*YOUR INSTRUCTIONS*. All lines below starting at the one that holds "none -> blue brick F12:F13 level 1" and ending at the one that holds "none -> blue brick L8 level 2" should be printed exactly, ends included. Pictures should not be printed, nor anything else.

*INPUT FOR THIS TASK*.
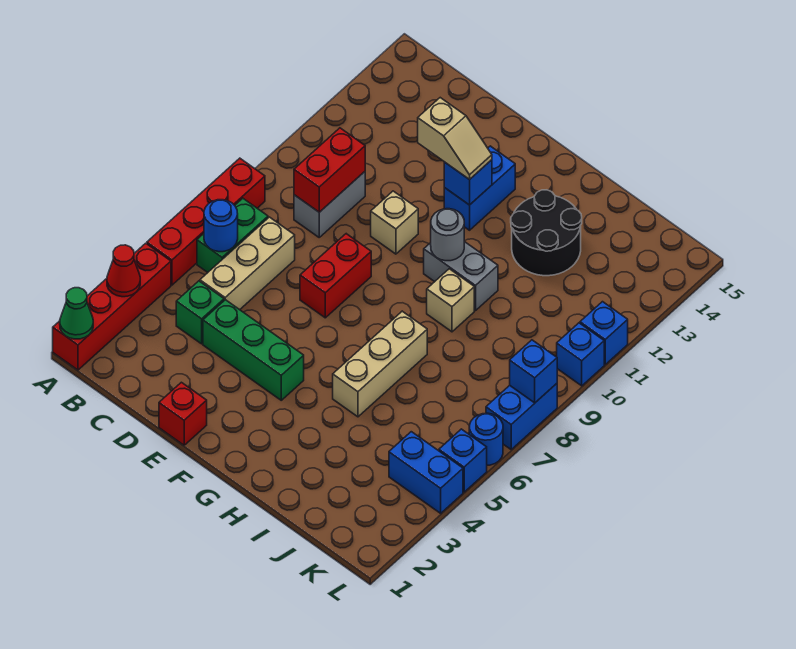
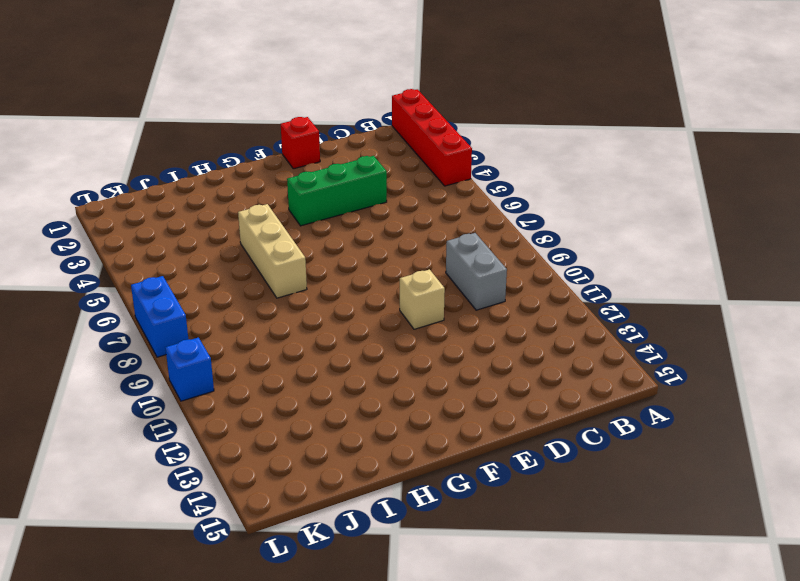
none -> red brick A5:A8 level 1
none -> green brick B6:B7 level 1
none -> green brick C4 level 1

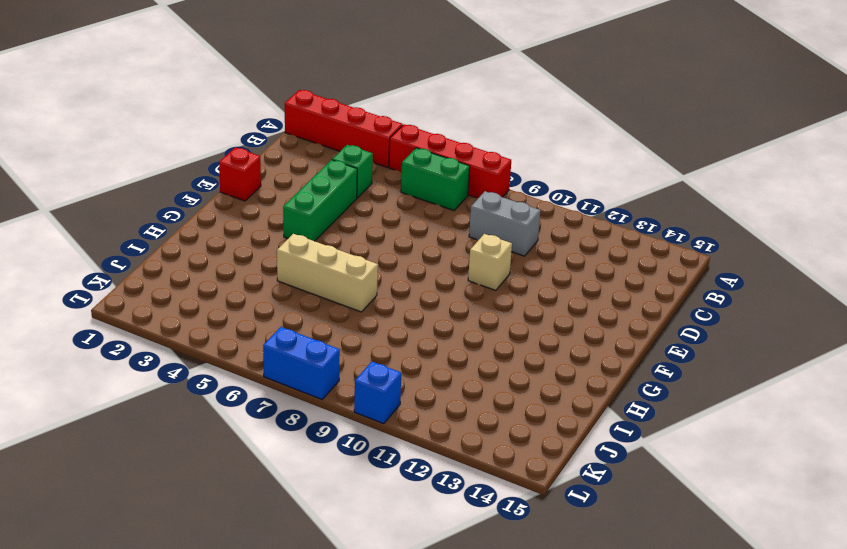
none -> tan brick C5:C7 level 1
none -> red brick E7:E8 level 1
none -> blue brick F12:F13 level 1

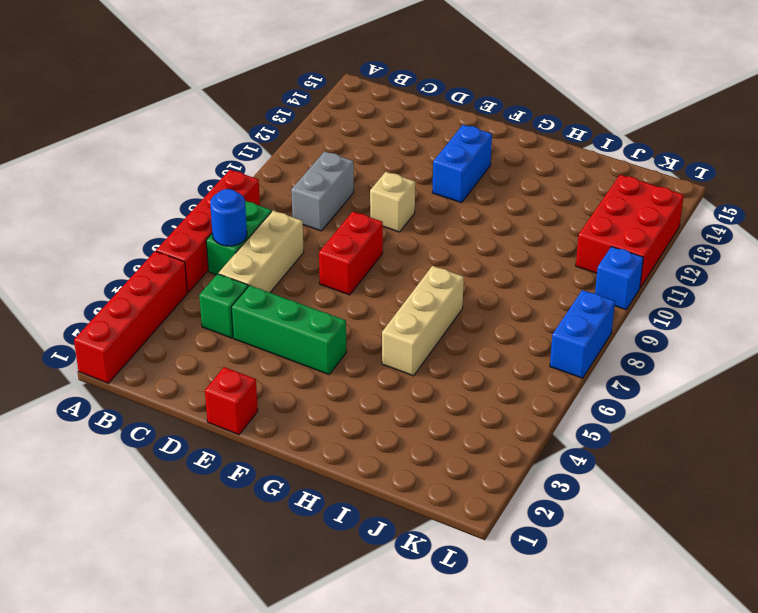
red brick K11:L13 level 1 -> blue brick L11 level 1
none -> grey brick G10:H10 level 1
none -> tan brick H9 level 1
none -> black round brick H12:I13 level 1

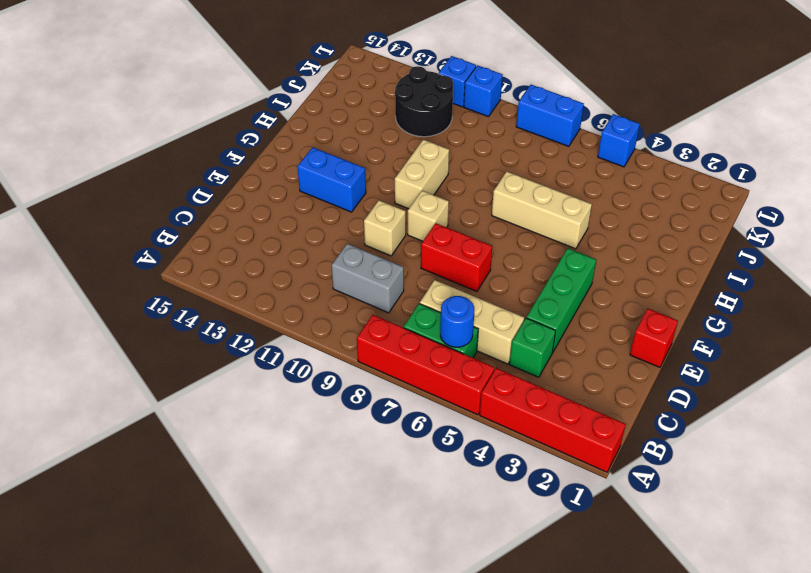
tan brick F9 level 1 -> tan brick H9 level 1
tan brick G10:H10 level 1 -> grey brick G10:H10 level 1
black round brick J11:K12 level 1 -> black round brick H12:I13 level 1
none -> blue brick K4:L4 level 1
none -> blue round brick L6 level 1
none -> green cone A1 level 2

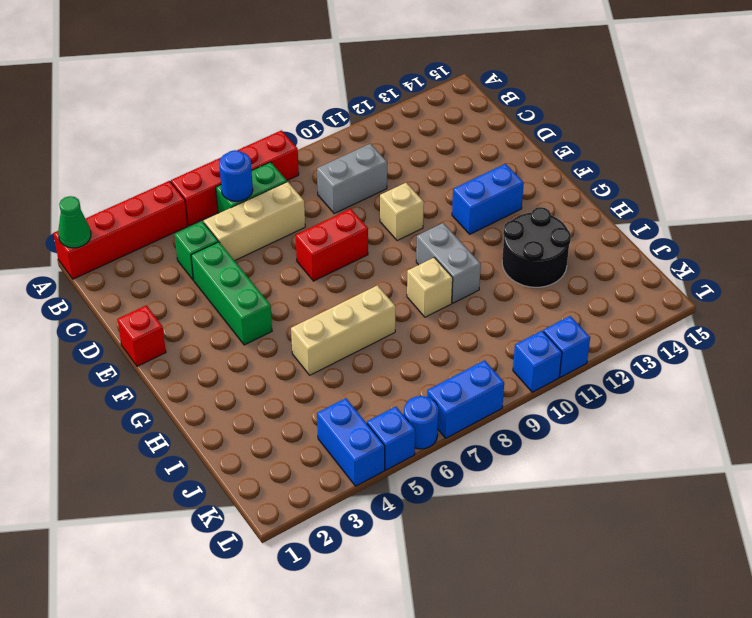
none -> red cone A3 level 2
none -> red brick C9:C10 level 2
none -> blue brick F12 level 2

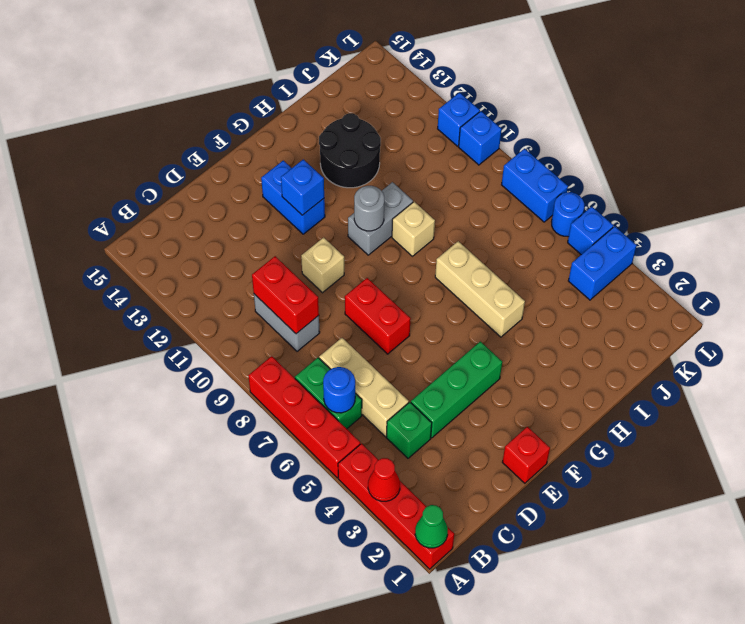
none -> blue brick L8 level 2
none -> tan slope E12:F12 level 3 top E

*EXERCISE ANSWER*.
none -> blue brick F12:F13 level 1

red brick K11:L13 level 1 -> blue brick L11 level 1
none -> grey brick G10:H10 level 1
none -> tan brick H9 level 1
none -> black round brick H12:I13 level 1

tan brick F9 level 1 -> tan brick H9 level 1
tan brick G10:H10 level 1 -> grey brick G10:H10 level 1
black round brick J11:K12 level 1 -> black round brick H12:I13 level 1
none -> blue brick K4:L4 level 1
none -> blue round brick L6 level 1
none -> green cone A1 level 2

none -> red cone A3 level 2
none -> red brick C9:C10 level 2
none -> blue brick F12 level 2

none -> blue brick L8 level 2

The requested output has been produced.